What you will do>
Every line of the data below should be retyped exactly, with no images carried over.

Data provided: Begin

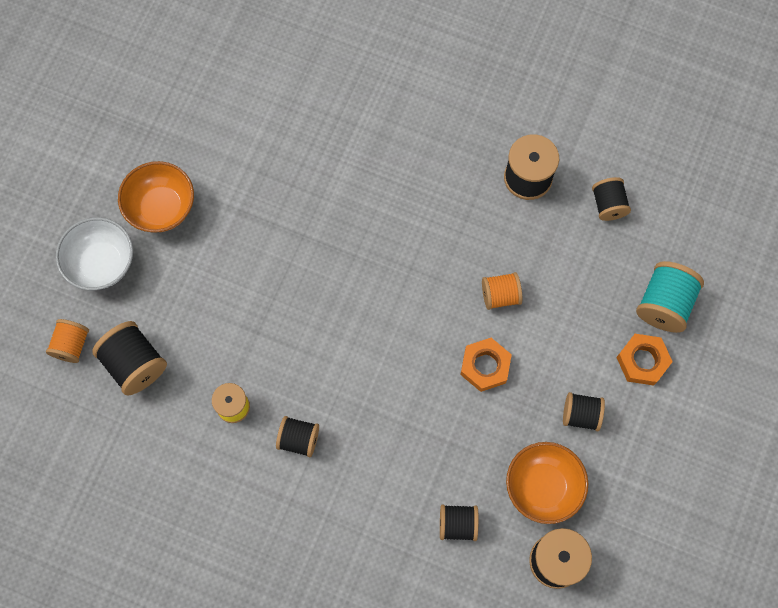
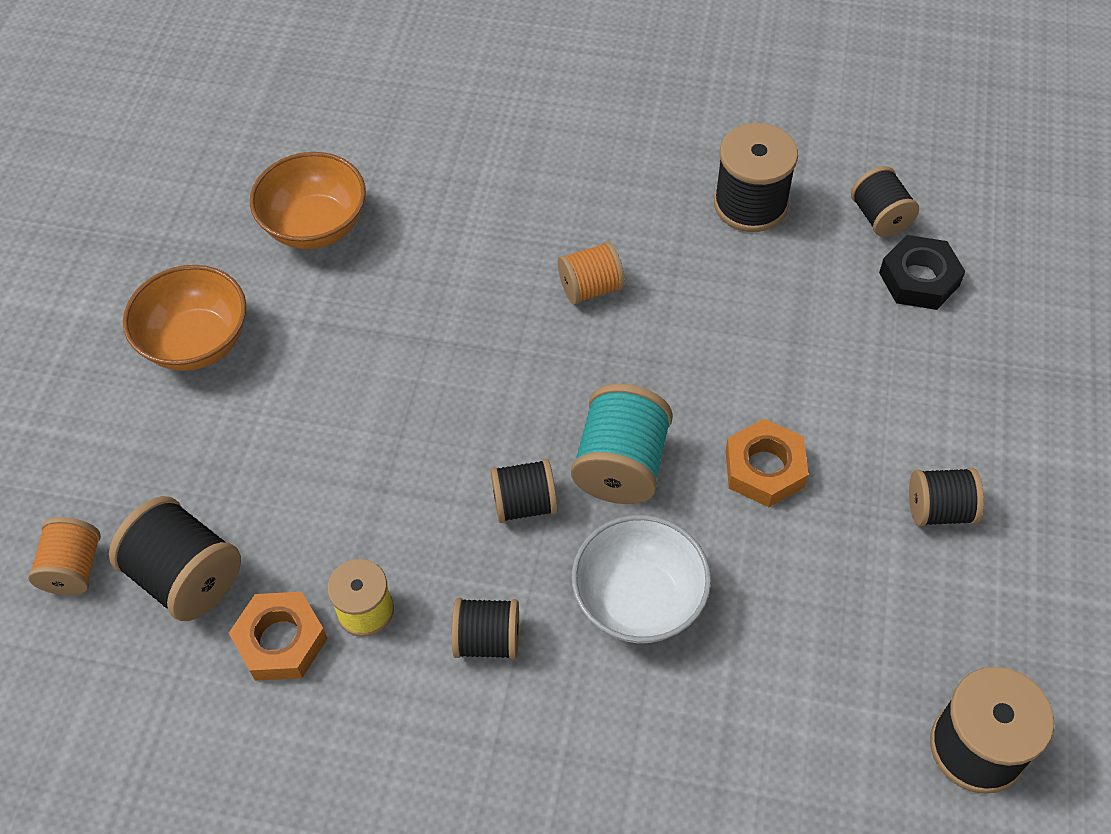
camera: 10 degrees left, 15 degrees down
(101, 263) = (110, 438): white bowl -> white bowl (639, 600)
(457, 524) = (792, 722): black spool -> black spool (524, 504)
(500, 295) = (757, 365): orange spool -> orange spool (590, 288)
(543, 487) = (915, 632): orange bowl -> orange bowl (315, 226)
(619, 255) = (919, 279): none -> black nut
(642, 361) = (1007, 414): orange nut -> orange nut (281, 641)
(664, 304) = (1010, 330): turquoise spool -> turquoise spool (621, 465)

Data provided: End

Task output>
camera: 10 degrees left, 15 degrees down
(101, 263) = (110, 438): white bowl -> white bowl (639, 600)
(457, 524) = (792, 722): black spool -> black spool (524, 504)
(500, 295) = (757, 365): orange spool -> orange spool (590, 288)
(543, 487) = (915, 632): orange bowl -> orange bowl (315, 226)
(619, 255) = (919, 279): none -> black nut
(642, 361) = (1007, 414): orange nut -> orange nut (281, 641)
(664, 304) = (1010, 330): turquoise spool -> turquoise spool (621, 465)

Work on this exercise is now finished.